**WHAT THE TASK REQUIRES**
In the records below, find the line with "green goblet: 5 -> 3" and repeat it and every line after it, exactly, without any pictures.

**DATA TO PROCESS**
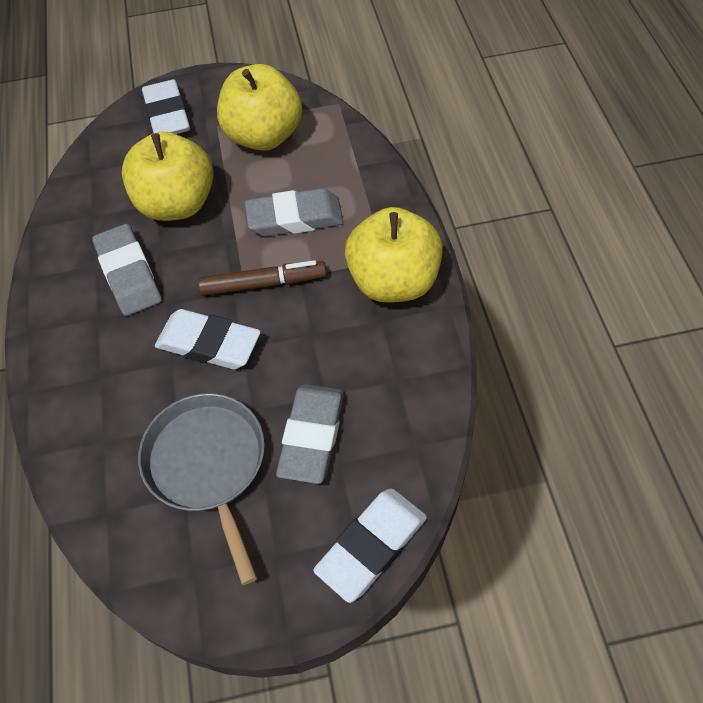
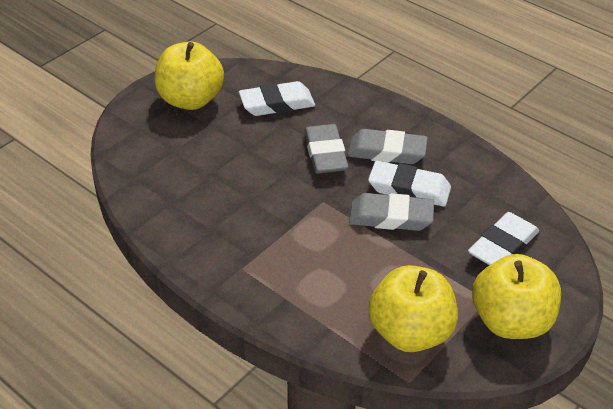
brown marker: 1 -> 0
grey pan: 1 -> 0

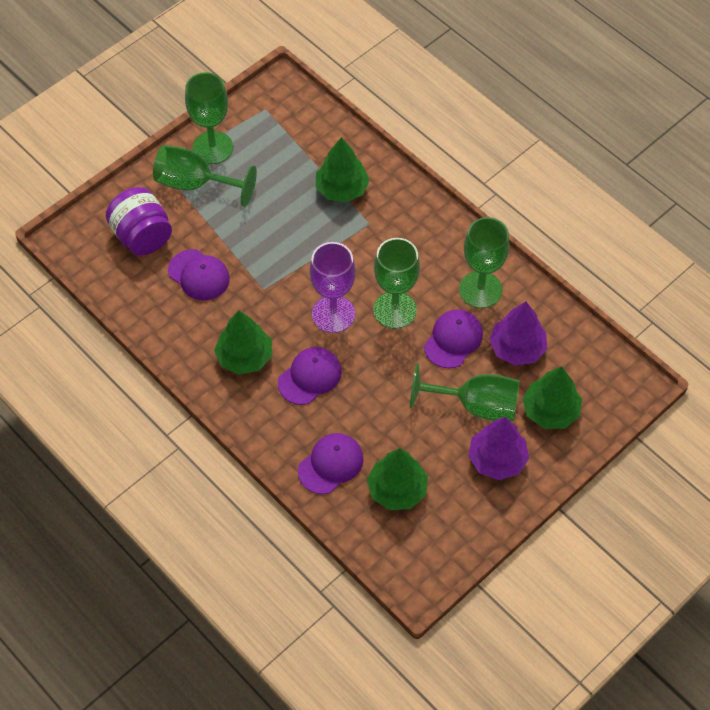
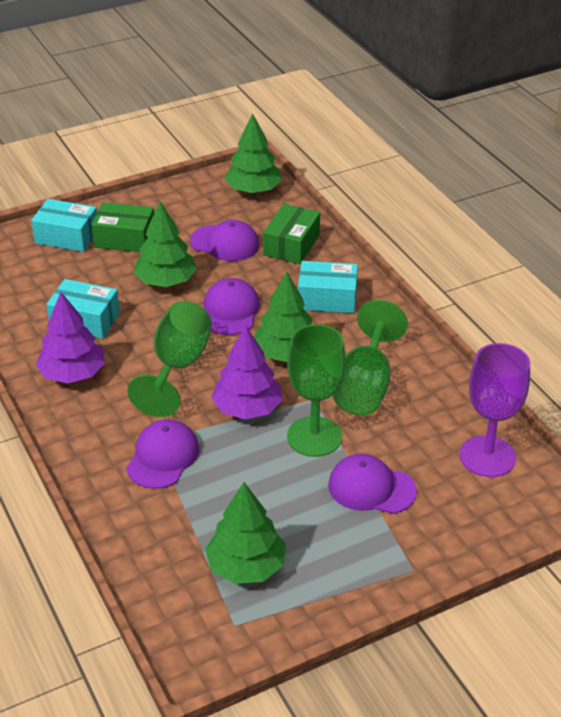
green box: 0 -> 2
green goblet: 5 -> 3
purple jar: 1 -> 0
turquoise box: 0 -> 3

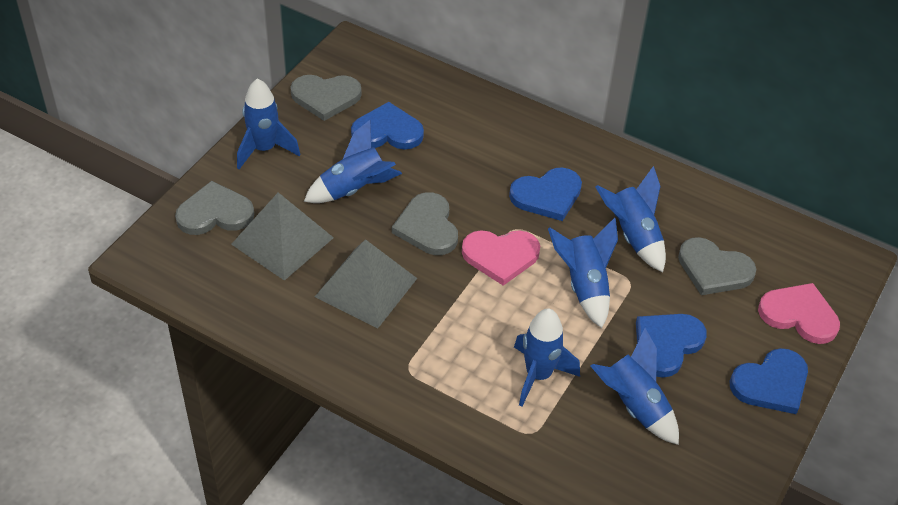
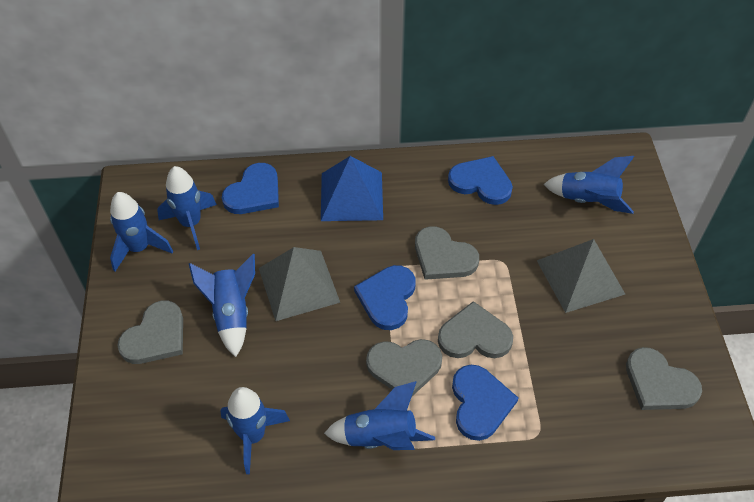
blue pyramid: 0 -> 1
grey heart: 4 -> 5
pink heart: 2 -> 0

**REPLY TO THE TASK**
green goblet: 5 -> 3
purple jar: 1 -> 0
turquoise box: 0 -> 3

blue pyramid: 0 -> 1
grey heart: 4 -> 5
pink heart: 2 -> 0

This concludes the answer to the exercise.